_What this task involves_
Of all the entries below, only the lines from the one with "yellow toothbrush [275,240,399,292]" up to and including the one with "none -> turquoise ball [301,272,350,322]" are to be duplicated exactly.

_Records supplied_

▼

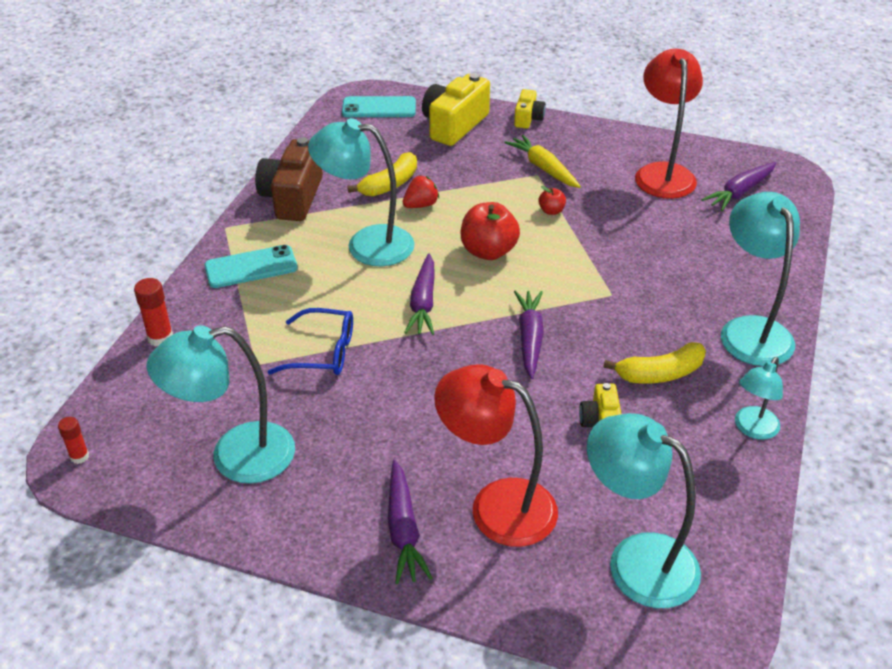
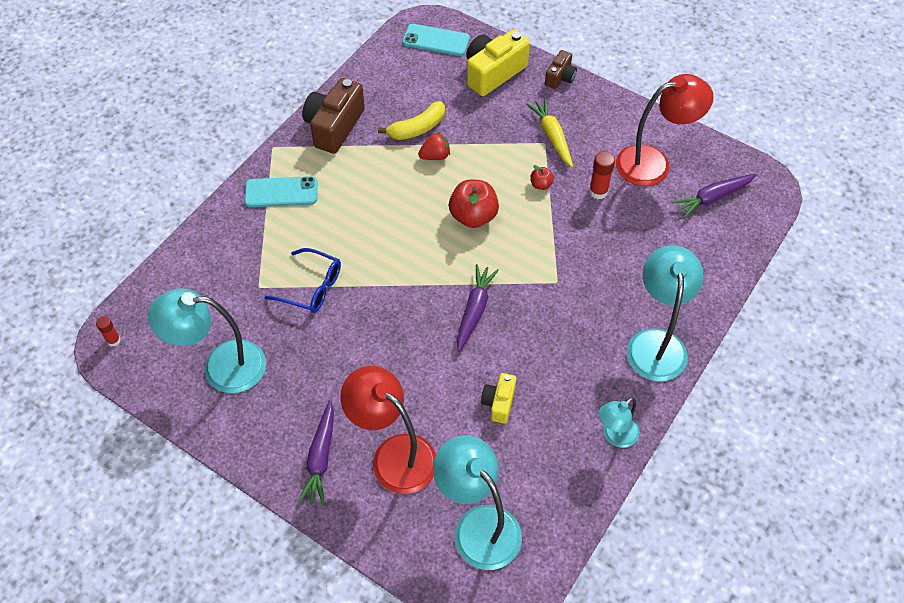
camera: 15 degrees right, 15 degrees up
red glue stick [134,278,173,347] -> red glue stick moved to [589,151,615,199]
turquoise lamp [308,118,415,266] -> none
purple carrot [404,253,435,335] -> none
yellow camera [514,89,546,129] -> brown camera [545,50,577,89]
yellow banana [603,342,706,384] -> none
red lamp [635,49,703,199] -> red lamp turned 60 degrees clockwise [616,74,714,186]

▲
▼

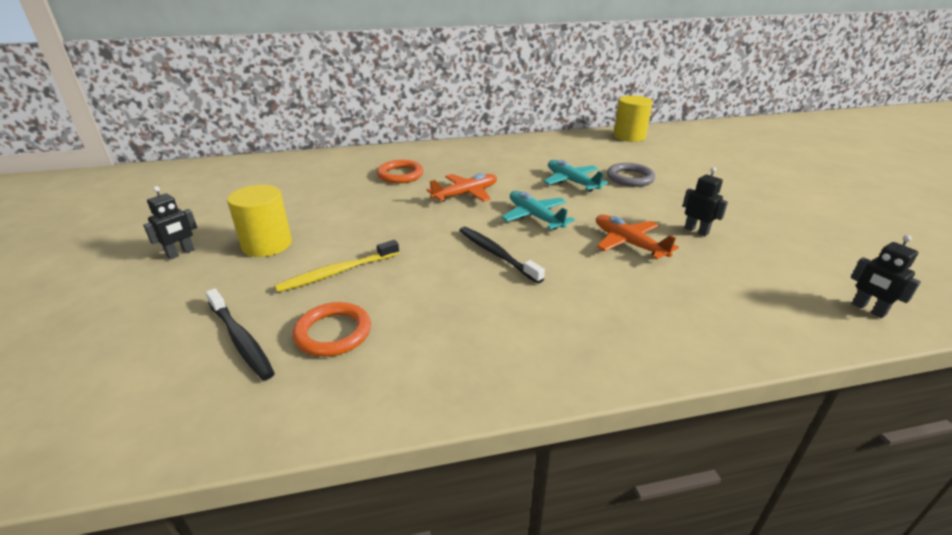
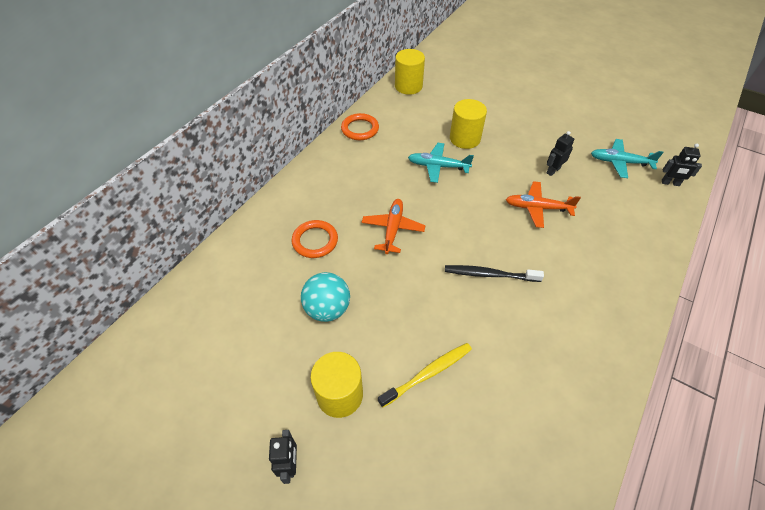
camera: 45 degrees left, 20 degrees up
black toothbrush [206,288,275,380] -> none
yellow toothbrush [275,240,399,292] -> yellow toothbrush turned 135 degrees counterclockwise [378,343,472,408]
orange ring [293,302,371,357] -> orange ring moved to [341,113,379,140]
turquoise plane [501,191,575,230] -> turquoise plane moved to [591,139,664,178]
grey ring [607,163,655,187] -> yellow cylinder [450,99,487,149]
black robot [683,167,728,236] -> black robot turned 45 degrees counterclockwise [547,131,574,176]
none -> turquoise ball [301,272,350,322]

▲
▼

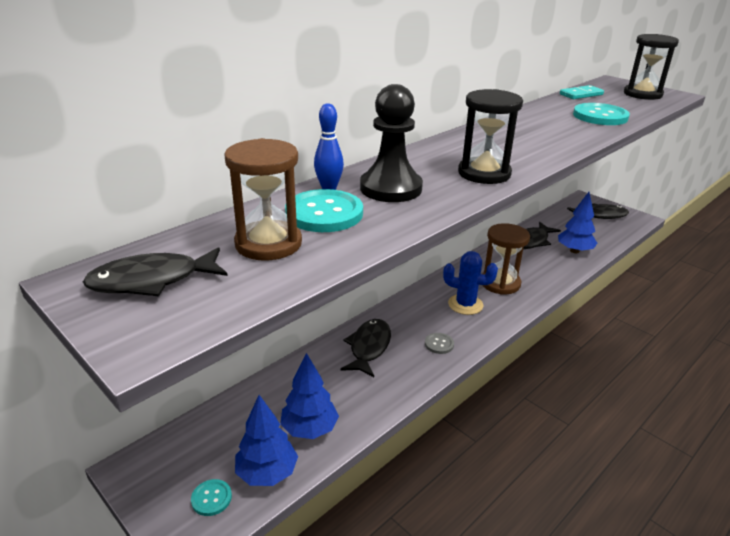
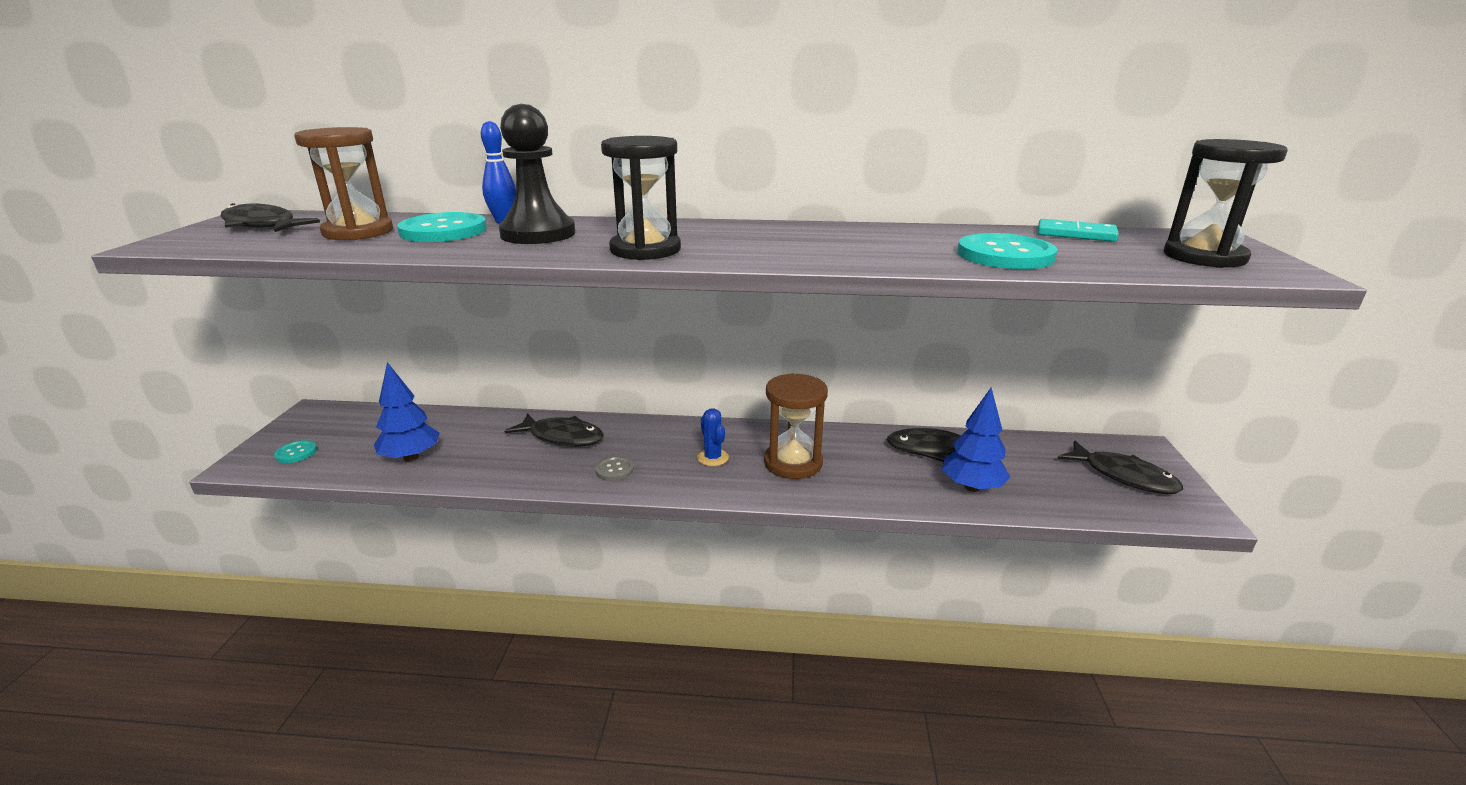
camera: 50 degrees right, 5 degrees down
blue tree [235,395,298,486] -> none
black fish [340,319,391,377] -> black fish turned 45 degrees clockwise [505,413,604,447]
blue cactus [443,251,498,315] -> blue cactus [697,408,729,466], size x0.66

▲

_Your response_
yellow toothbrush [275,240,399,292] -> yellow toothbrush turned 135 degrees counterclockwise [378,343,472,408]
orange ring [293,302,371,357] -> orange ring moved to [341,113,379,140]
turquoise plane [501,191,575,230] -> turquoise plane moved to [591,139,664,178]
grey ring [607,163,655,187] -> yellow cylinder [450,99,487,149]
black robot [683,167,728,236] -> black robot turned 45 degrees counterclockwise [547,131,574,176]
none -> turquoise ball [301,272,350,322]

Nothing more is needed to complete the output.